AIM: Locate each line of the data below that contains the string "autoBeamOff" and copy every such line in full.

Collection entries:

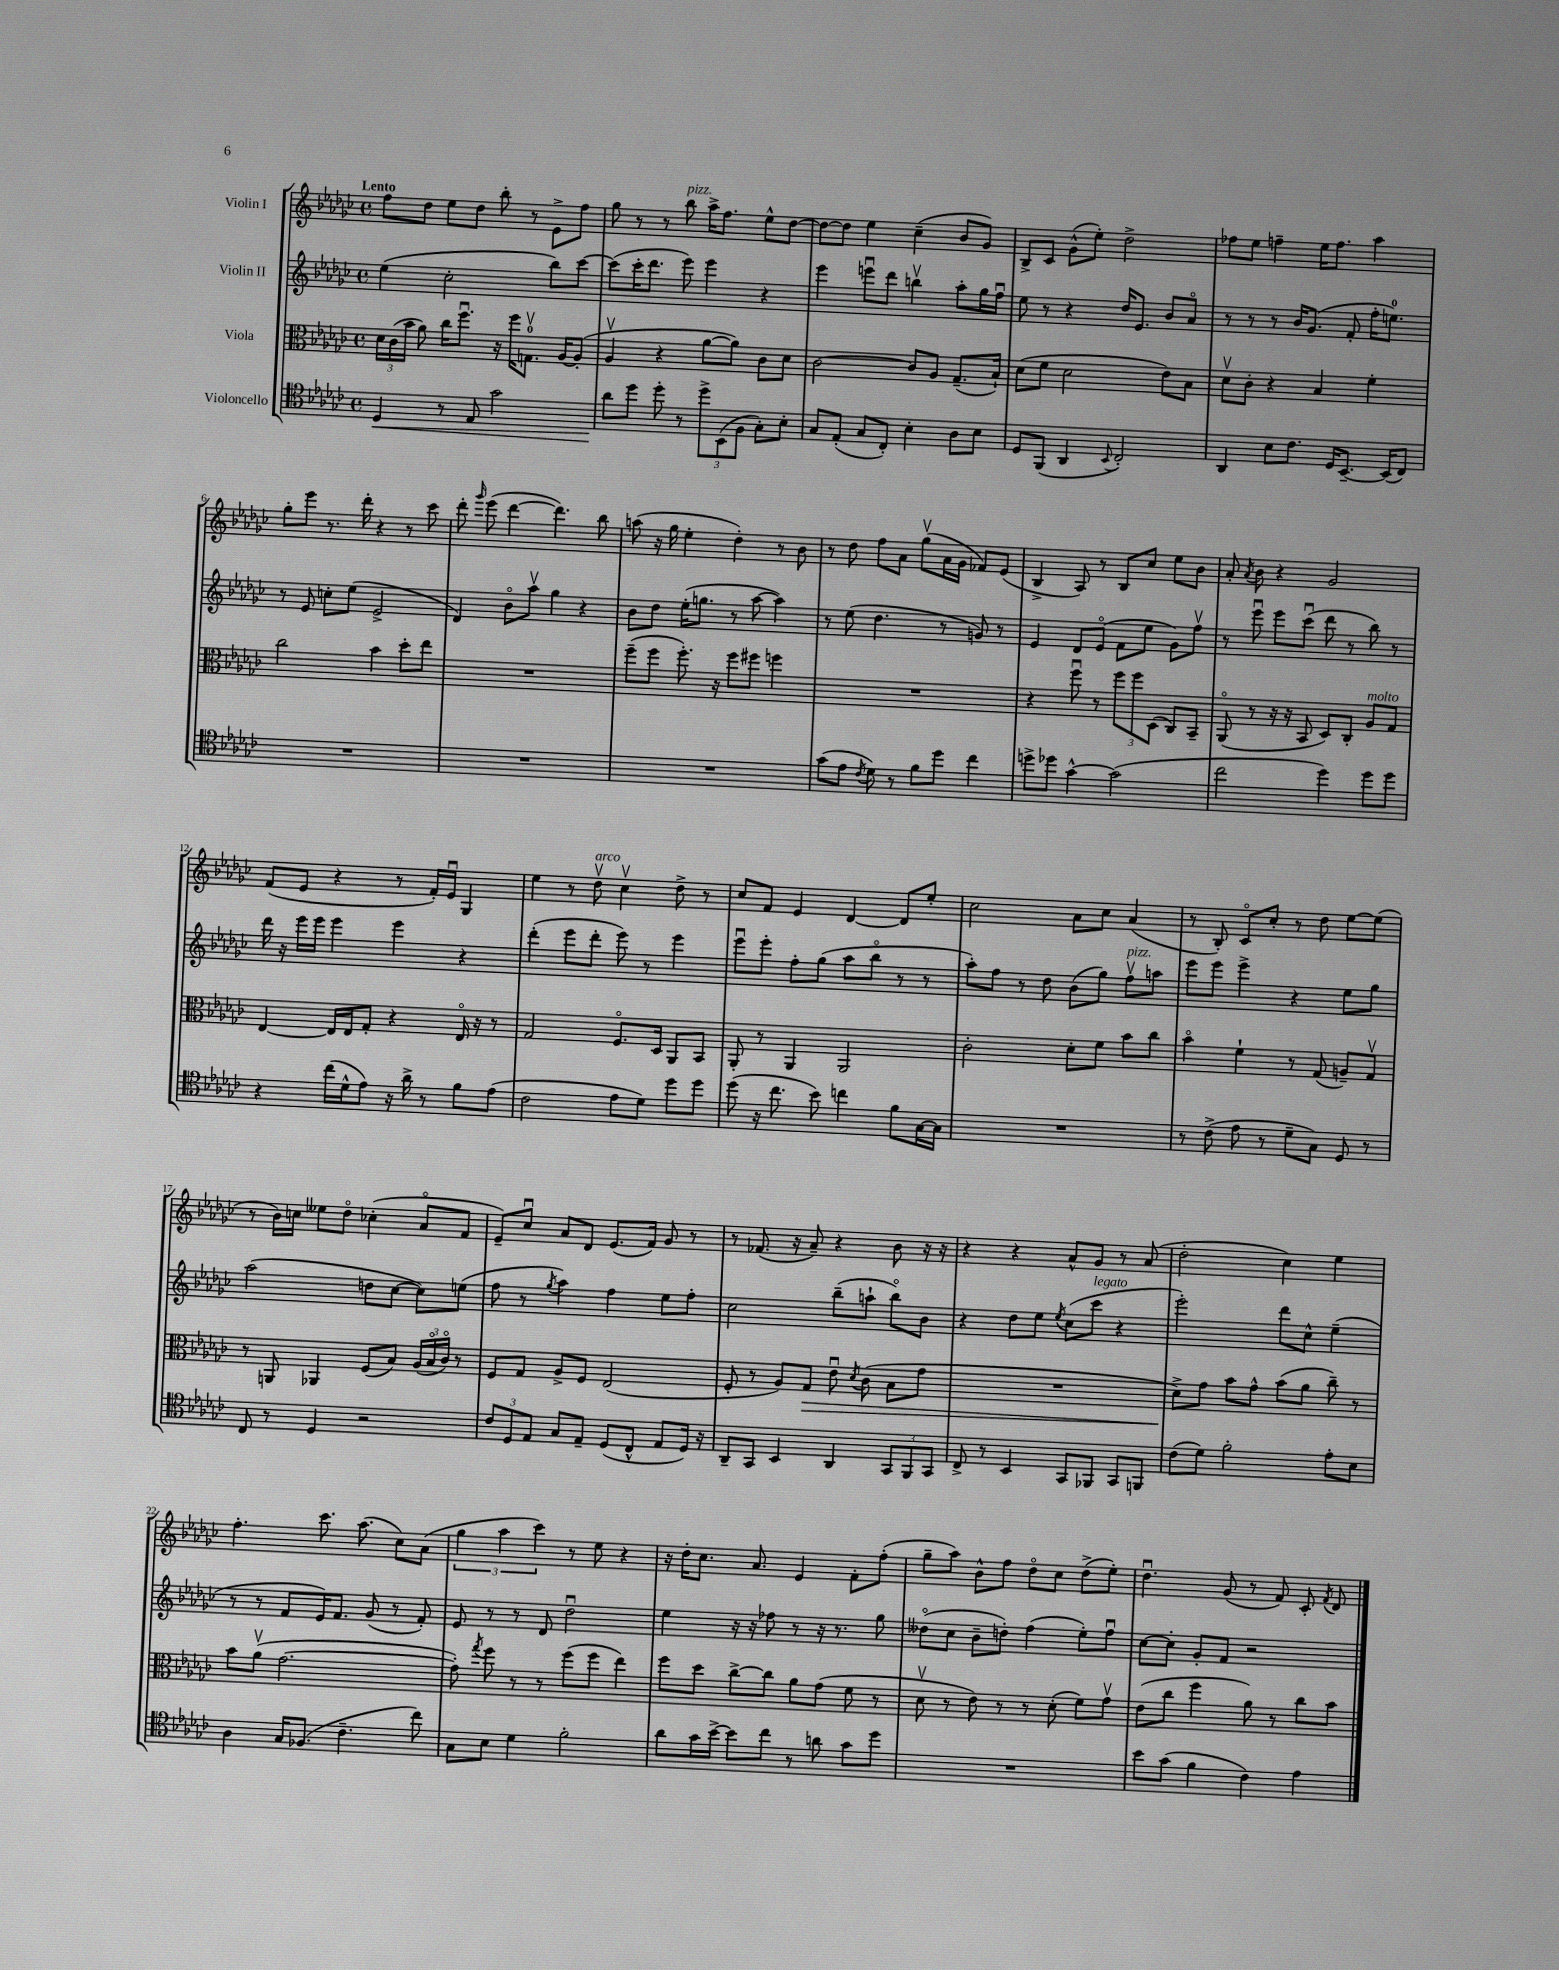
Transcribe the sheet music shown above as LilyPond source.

<<
\new StaffGroup <<
\new Staff = "s0" \with { instrumentName = "Violin I" } {
    \clef treble \key ges \major \defaultTimeSignature \time 4/4 \tempo "Lento"
    \autoBeamOff f''8[ des''8] ees''8[ des''8] bes''8-. r8 ees'8[-> f''8] |
    ges''8 r8 r8 bes''8^\markup { \italic "pizz." } aes''16[-> f''8.] ees''8[-^ des''8]~ |
    des''8[~ des''8] ees''4 ces''4--( bes'8[ ges'8]) |
    bes8[-> ces'8] ges'8[-^( ees''8]-.) des''2-> |
    fes''8[ ees''8] f''4-- ees''16[ f''8.] aes''4 |
    ges''8[-. ees'''8] r8. des'''16-. r4 r8 ces'''8 |
    des'''8-. \grace { ges'''16 } ees'''8( des'''4~ des'''4.) bes''8 |
    a''8( r16 ges''16 ees''4-. des''4-.) r8 bes'8 |
    r8 des''8 f''8[ aes'8] ges''8[\upbow( aes'16 ges'16] fes'8[) ees'8]( |
    bes4-> aes8) r8 bes8[ ces''8] ees''8[ bes'8] |
    aes'8-. \acciaccatura { aes'8 } bes'8 r4 ges'2 |
    f'8[( ees'8] r4 r8 f'16[-.) ees'16]\downbow ges4 |
    ees''4 r8 des''8\upbow^\markup { \italic "arco" } ces''4\upbow des''8-> r8 |
    ces''8[ f'8] ees'4 des'4~ des'8[ ees''8]-. |
    ces''2 aes'8[ ces''8] aes'4( |
    r8 bes8-.) ces'8[\flageolet ces''8]-. r8 des''8 ees''8[~ ees''8]( |
    r8 bes'16[) c''16] eeses''8[ des''8]\flageolet ces''4-.( aes'8[\flageolet f'8] |
    ees'8[--) ces''8]\downbow aes'8[ des'8] ees'8.[( f'16]) ges'8 r8 |
    r8 fes'8.( r16 aes'8--) r4 bes'8 r16 r16 |
    r4 r4 aes'8[-^ ges'8] r8 aes'8( |
    des''2-. ces''4) ees''4 |
    f''4.-. ces'''8. aes''8.( ces''8[) aes'8]( |
    \tuplet 3/2 { ges''4 aes''4 ces'''4) } r8 ees''8 r4 |
    r16 des''16[-. ces''8.] aes'8. ees'4 f'8[-. f''8]-.( |
    ges''8[-- aes''8]) bes'8[-^ f''8] des''8[\flageolet ces''8] des''8[->( ees''8]-.) |
    des''4.\downbow ges'8( r8 f'8) ces'8-. \acciaccatura { f'8 } des'8 \bar "|." |
}
\new Staff = "s1" \with { instrumentName = "Violin II" } {
    \clef treble \key ges \major \defaultTimeSignature \time 4/4
    \autoBeamOff ees''4( ces''2-. bes''8[) ces'''8]~ |
    ces'''8[( ces'''16-. des'''8.] ees'''8) ees'''4 r4 |
    ees'''4 e'''8[\downbow des'''8] b''4\upbow aes''8[-. ges''16 f''16]\downbow |
    ees''8 r8 r4 des''16[ ees'8.] bes'8[ aes'8]\flageolet |
    r8 r8 r8 bes'16[ ges'8.]( f'8-. f''16[-. e''8.]-0) |
    r8 ees'8 c''8[-. ees''8]( ees'2-> |
    des'4) bes'8[\flageolet aes''8]\upbow ges''4 r4 |
    bes'8[ des''8] ees''16[-.( g''8.] r8 aes''8~ aes''4) |
    r8 ees''8( des''4. r8 g'8) r8 |
    ees'4 des'8[ ees'8]\flageolet( f'8[ ees''8] ges'8[) f''8]\upbow |
    r8 ees'''8\downbow ees'''8[ ces'''8]\downbow( des'''8 r8 bes''8) r8 |
    des'''16 r16 ees'''16[ ees'''16] ees'''4 ees'''4 r4 |
    des'''4-.( ees'''8[ des'''8]-. ees'''8) r8 ees'''4 |
    ees'''8[\downbow ees'''8]-. f''8[-. ges''8]( aes''8[ bes''8]\flageolet r8 r8 |
    aes''8[-.) f''8] r8 des''8 bes'8[( ges''8]) f''8[\upbow^\markup { \italic "pizz." } a''8] |
    ees'''8[ ees'''8] ees'''4-> r4 ees''8[ ges''8] |
    aes''2( d''8[ ces''8]~ ces''8[) e''8]( |
    f''8 r8 \acciaccatura { ges''8 } aes''4) f''4 ees''8[ f''8]-. |
    ces''2 bes''8[--( a''8]-! bes''8[\flageolet) bes'8] |
    r4 des''8[ ees''8] \acciaccatura { ees''8 } ces''8[( ces'''8]^\markup { \italic "legato" } r4 |
    ees'''2-.) des'''8[ ces''8]-^ ees''4--( |
    r8 r8 f'8[ ees'16) f'8.] ges'8( r8 f'8-.) |
    ees'8 r8 r8 des'8 des''2\downbow |
    ees''4 r16 r16 fes''8 r8 r16 r8. ges''8 |
    deses''8[\flageolet( ces''8] bes'8[-- d''8]-.) f''4( ees''8[-.) f''8]\downbow |
    ces''8[~ ces''8]-. ges'8[-. f'8] r2 \bar "|." |
}
\new Staff = "s2" \with { instrumentName = "Viola" } {
    \clef alto \key ges \major \defaultTimeSignature \time 4/4
    \autoBeamOff \tuplet 3/2 { des'16[ ces'16( bes'16] } aes'8) ces''16[ f''8.]\downbow r16 f''16[ g8.]-0\upbow aes16[~ aes8]-.( |
    aes4\upbow r4 aes'8[~ aes'8]) ces'8[ des'8] |
    ces'2~ ces'8[ aes8] ges8.[--( bes16]-!) |
    des'8[( f'8] des'2 ees'8[) bes8] |
    des'8[\upbow ces'8]-. r4 bes4 f'4-. |
    ces''2 bes'4 des''8[-. ees''8] |
    R1 |
    f''8[--( f''8] f''8.-.) r16 f''8[ fis''8] f''4 |
    R1 |
    r4 f''8\downbow r8 \tuplet 3/2 { f''8[ f''8 des8]( } ces8[) bes,8]-- |
    aes,8\flageolet( r8 r16 r16 bes,8 des8[) ces8]-. aes8[^\markup { \italic "molto" } ges8] |
    ees4~ ees16[ ees16 ges8]-. r4 ees16\flageolet r16 r8 |
    ges2 f8.[\flageolet des16] aes,8[ bes,8] |
    aes,8-. r8 aes,4 aes,2 |
    ces'2-. des'8[-. f'8] bes'8[ ces''8] |
    bes'4\flageolet f'4-! r8 ges8( a8[--) ges8]\upbow |
    r8 a,8 aes,4 f8[( bes8]) \tuplet 3/2 { aes16[( bes16\flageolet ces'16]\flageolet) } r8 |
    f8[ ges8] aes8[-> f8] ees2( |
    f8-. r8 aes8[) ges8]\> ees'8\downbow \acciaccatura { des'8 } ces'8( bes8[ ges'8] |
    R1 |
    des'8[->\!) ges'8] bes'8[ ges'8]-^ bes'8[( aes'8] ces''8--) r8 |
    bes'8[ aes'8]\upbow( ges'2.~ |
    ges'8-.) \acciaccatura { ges''8 } f''8 r8 r8 f''8[( f''8] ees''4) |
    f''8[ des''8] ces''8[~-> ces''8] aes'8[ ges'8]( f'8 r8 |
    des'8\upbow r8 ees'8) r8 r8 des'8-.( f'8[) ges'8]\upbow |
    ees'8[( ces''8] f''4 aes'8) r8 ces''8[ bes'8] \bar "|." |
}
\new Staff = "s3" \with { instrumentName = "Violoncello" } {
    \clef tenor \key ges \major \defaultTimeSignature \time 4/4
    \autoBeamOff des4\< r8 ees8 ges'2 |
    aes'8[\! des''8] des''8-. r8 \tuplet 3/2 { des''8[-> bes,8( f8] } ges8[-.) bes8]-. |
    ges8[ ees8]-.( ges8[ ces8]-.) bes4-. aes8[ bes8] |
    des8[ f,8]( aes,4 \appoggiatura { bes,8 } ces2-.) |
    aes,4 bes8[ ces'8.] des16[ bes,8.]~-- bes,16[( ces8]) |
    R1 |
    R1 |
    R1 |
    ges'8[( ees'8] \acciaccatura { ces'8 } des'8) r8 f'8[ des''8] ces''4 |
    d''8[-> des''8] ges'4~-^ ges'2( |
    ces''2 des''4) des''8[ des''8] |
    r4 ces''16[( des'16-^ ees'8]) r16 aes'16-> r8 f'8[ ees'8]( |
    ces'2 ees'8[ des'8]) des''8[ des''8] |
    des''8( r16 ces''8. bes'8) c''4 f'8[ ges16~ ges16] |
    R1 |
    r8 ces'8->( ees'8 r8 des'8[-- ges8]) des8 r8 |
    ces8 r8 des4 r2 |
    \tuplet 3/2 { ces'8[ des8 ees8] } ges8[ ees8]-- des8[( ces8]-^ ees8[ des16]) r16 |
    aes,8[-- ges,8] bes,4 aes,4 \tuplet 3/2 { ges,8[ f,8 ges,8] } |
    ces8-> r8 bes,4 ges,8[ fes,8] ges,8[ f,8] |
    ces'8[( des'8]) f'2-. ees'8[-. bes8] |
    aes4 ges16[ fes8.]( ces'4.-- ces''8) |
    ges8[ bes8] des'4 f'2-. |
    aes'8[ ges'16 bes'16]~-> bes'8[ ces''8] r8 a'8 ges'8[ des''8] |
    R1 |
    bes'8[ ges'8]( f'4 ces'4) ees'4 \bar "|." |
}
>>
>>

THE SOLUTION:
    \autoBeamOff f''8[ des''8] ees''8[ des''8] bes''8-. r8 ees'8[-> f''8] |
    \autoBeamOff ees''4( ces''2-. bes''8[) ces'''8]~ |
    \autoBeamOff \tuplet 3/2 { des'16[ ces'16( bes'16] } aes'8) ces''16[ f''8.]\downbow r16 f''16[ g8.]-0\upbow aes16[~ aes8]-.( |
    \autoBeamOff des4\< r8 ees8 ges'2 |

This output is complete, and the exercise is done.